- _Exercise materials_
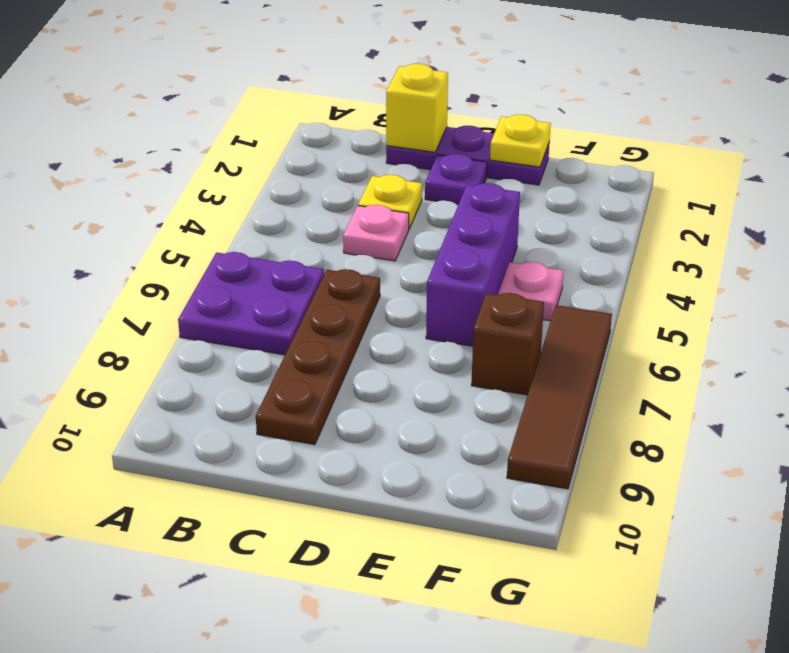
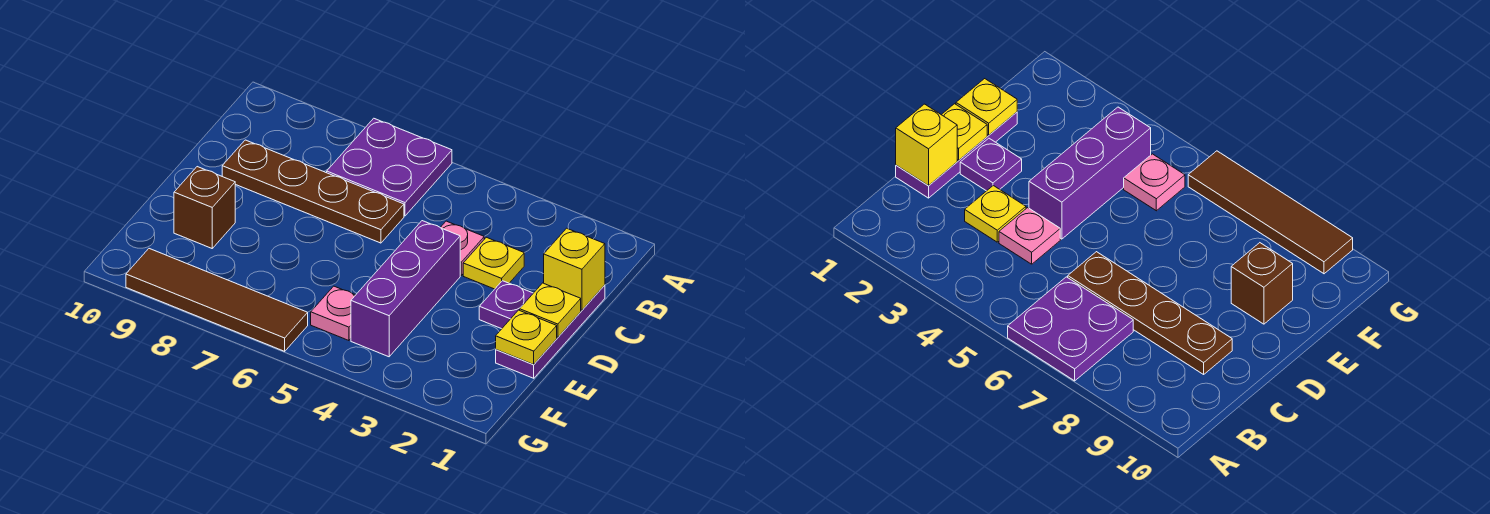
none -> yellow 1x1 plate [520,283,581,337]
purple 1x3 brick [426,183,520,346] -> purple 1x3 brick turned to [351,221,460,357]
brown 1x1 brick [471,293,544,395] -> brown 1x1 brick moved to [174,167,235,248]

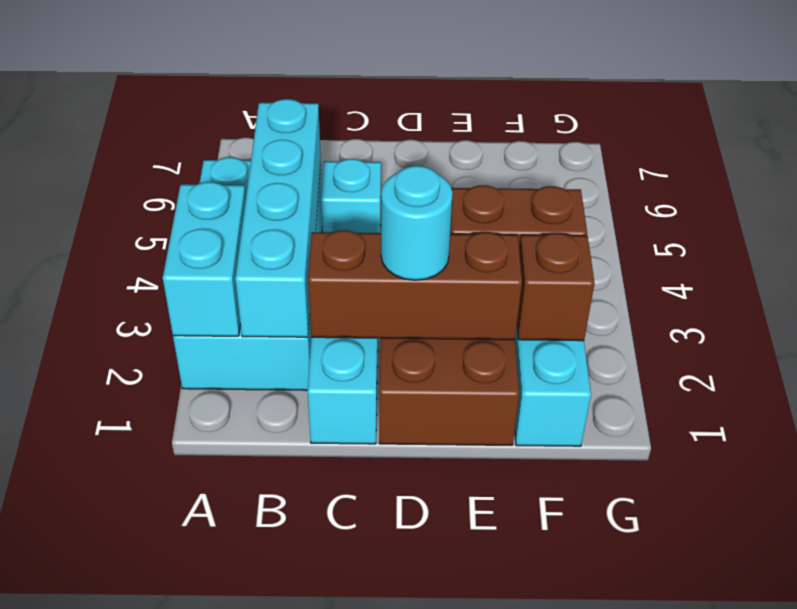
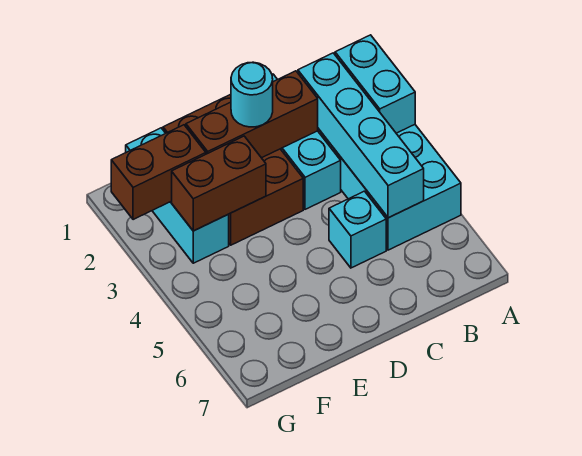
brown 1x1 brick [517,233,595,341] -> brown 1x2 brick [111,125,206,220]

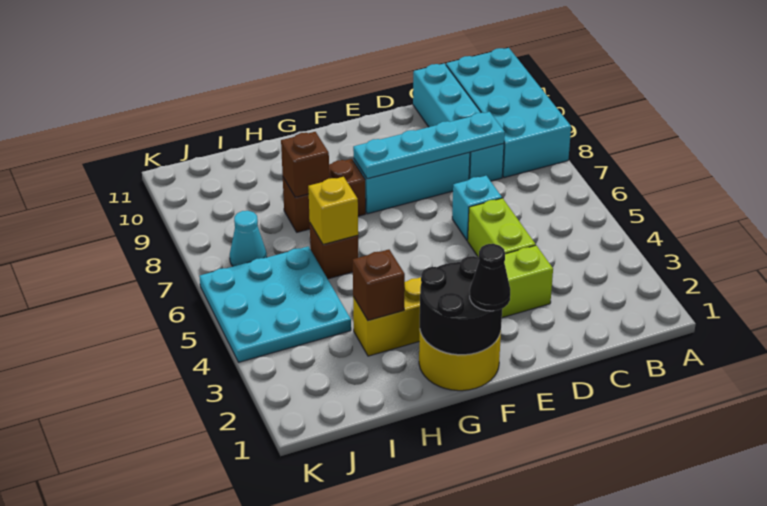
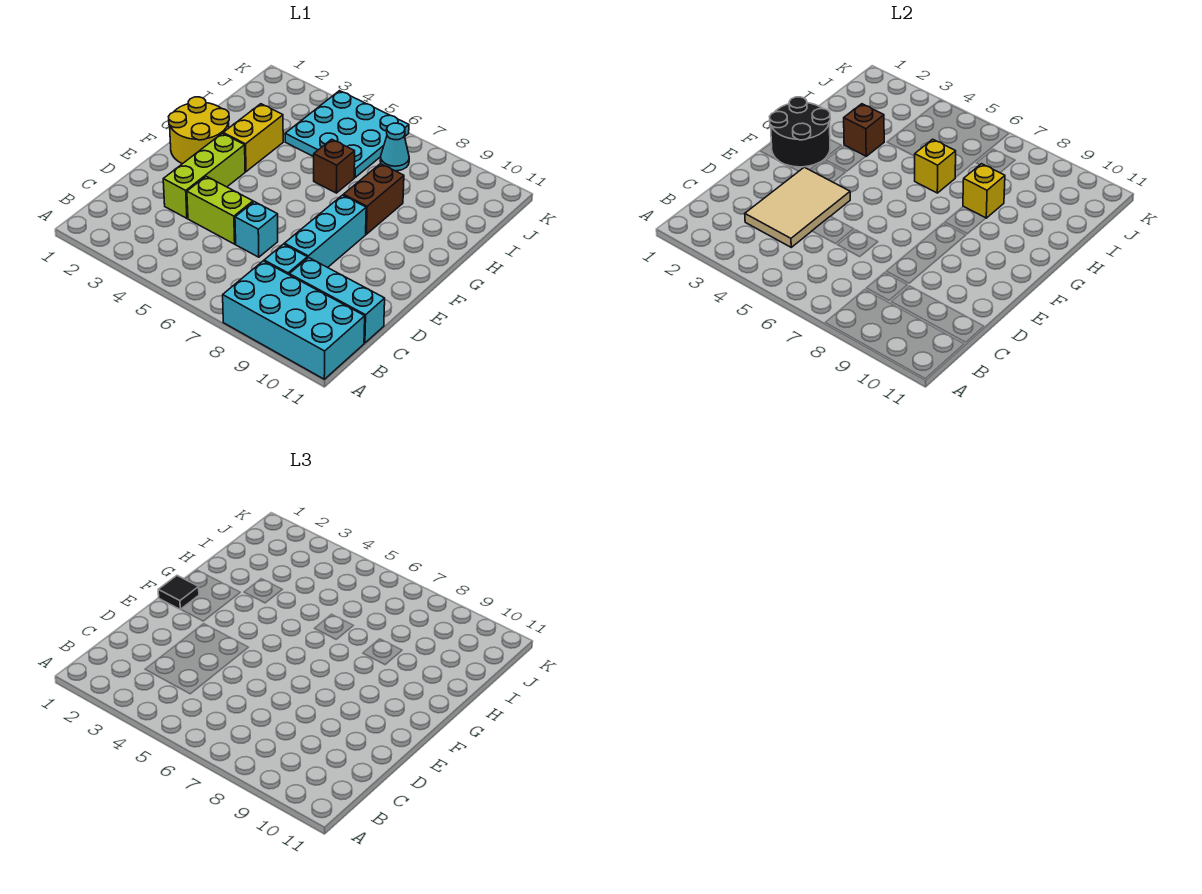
none -> tan 2x3 tile [745,167,850,247]
cyan 1x4 plate [353,112,505,179] -> none
black 1x1 cone [470,244,510,311] -> black 1x1 tile [158,576,199,610]
brown 1x1 brick [281,132,329,197] -> yellow 1x1 brick [963,164,1005,218]

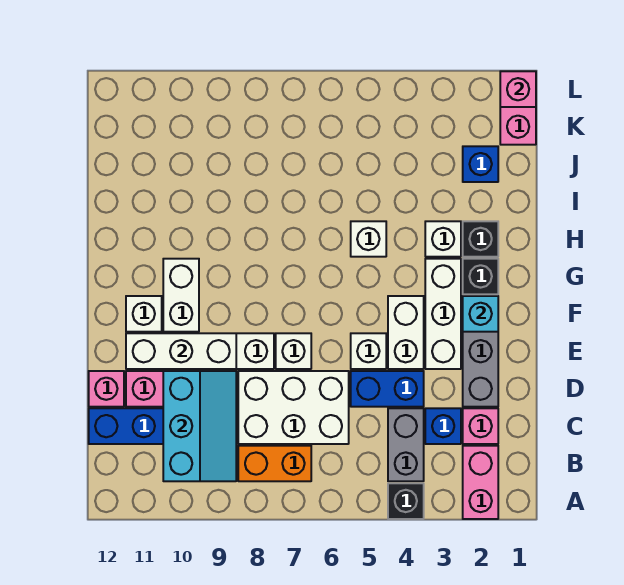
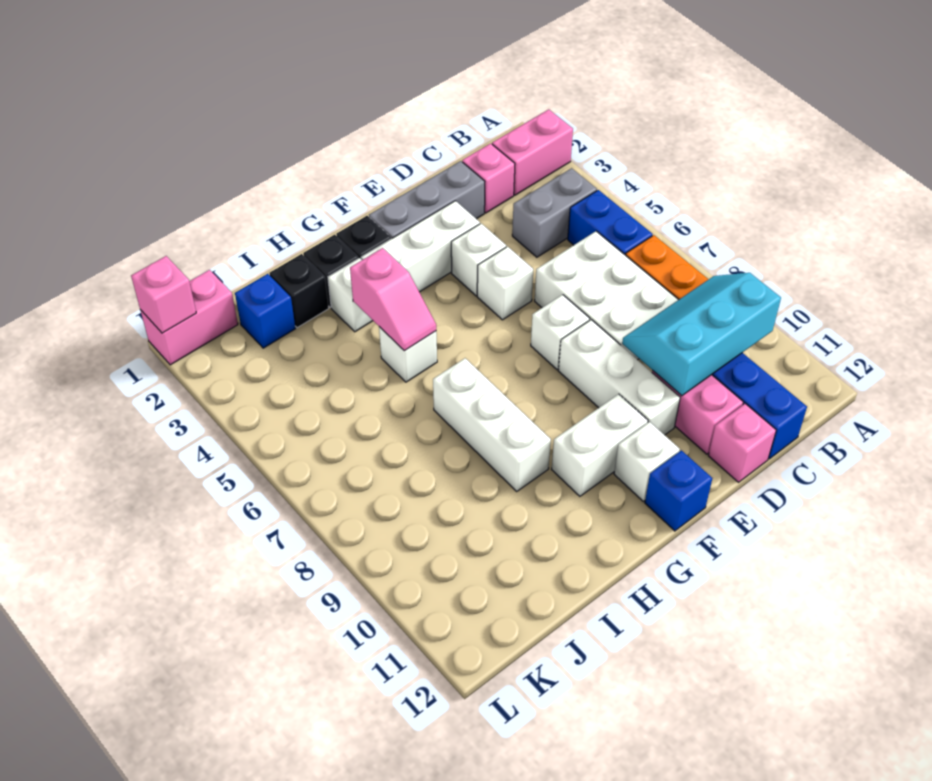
black 1x1 brick [388,483,424,519] -> black 1x1 brick moved to [269,254,329,328]
blue 1x1 brick [425,408,461,444] -> blue 1x1 brick moved to [645,450,712,531]
blue 1x2 brick [351,371,424,407] -> blue 1x2 brick moved to [568,190,653,255]
white 1x2 brick [388,296,424,369] -> white 1x1 brick [451,223,506,296]
white 1x3 brick [126,333,236,369] -> white 1x3 brick moved to [433,358,551,491]
cyan 1x1 brick [463,296,498,332] -> none
none -> pink 1x2 slope [350,248,436,351]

- _Assigned task_
In the records above, find each line with the word "black" and copy it.

- _Response box_
black 1x1 cone [470,244,510,311] -> black 1x1 tile [158,576,199,610]
black 1x1 brick [388,483,424,519] -> black 1x1 brick moved to [269,254,329,328]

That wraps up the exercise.